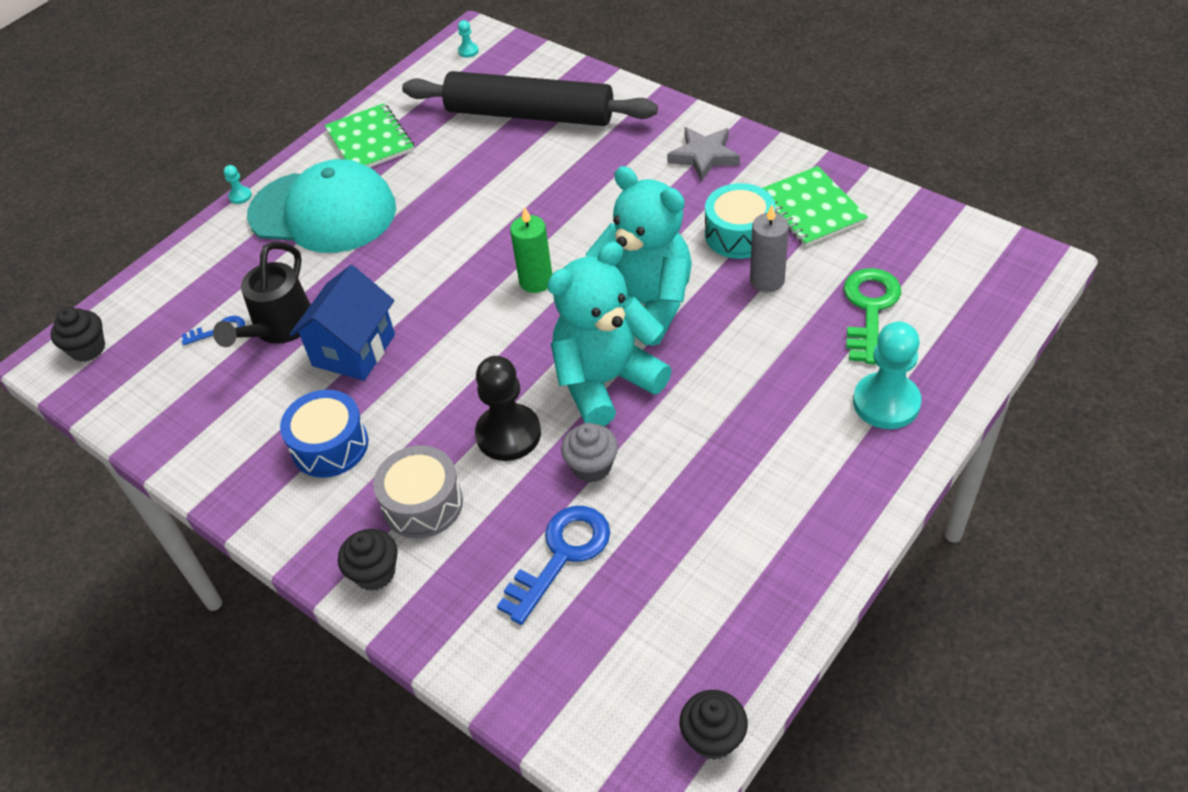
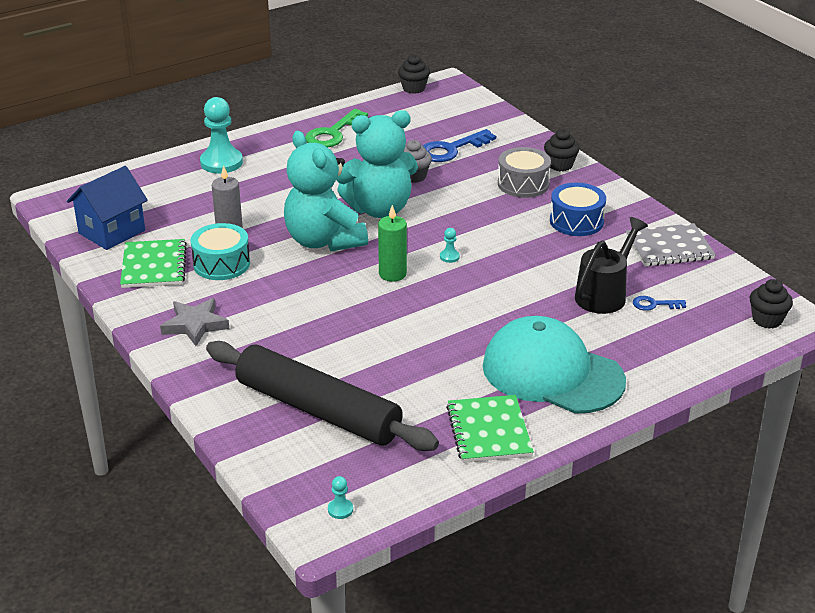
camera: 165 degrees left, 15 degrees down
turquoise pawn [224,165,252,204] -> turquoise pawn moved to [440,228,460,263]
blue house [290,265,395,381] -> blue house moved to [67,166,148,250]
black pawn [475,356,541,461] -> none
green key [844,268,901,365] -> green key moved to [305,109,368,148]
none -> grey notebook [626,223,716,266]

• • • • • • •

DESCRIPTION OF THE TASK:
Would you please output only the lines from the start of the material above up to and including the line with "black pawn [475,356,541,461] -> none", exactly as they appear and without pictures?

WRITTEN RESPONSE:
camera: 165 degrees left, 15 degrees down
turquoise pawn [224,165,252,204] -> turquoise pawn moved to [440,228,460,263]
blue house [290,265,395,381] -> blue house moved to [67,166,148,250]
black pawn [475,356,541,461] -> none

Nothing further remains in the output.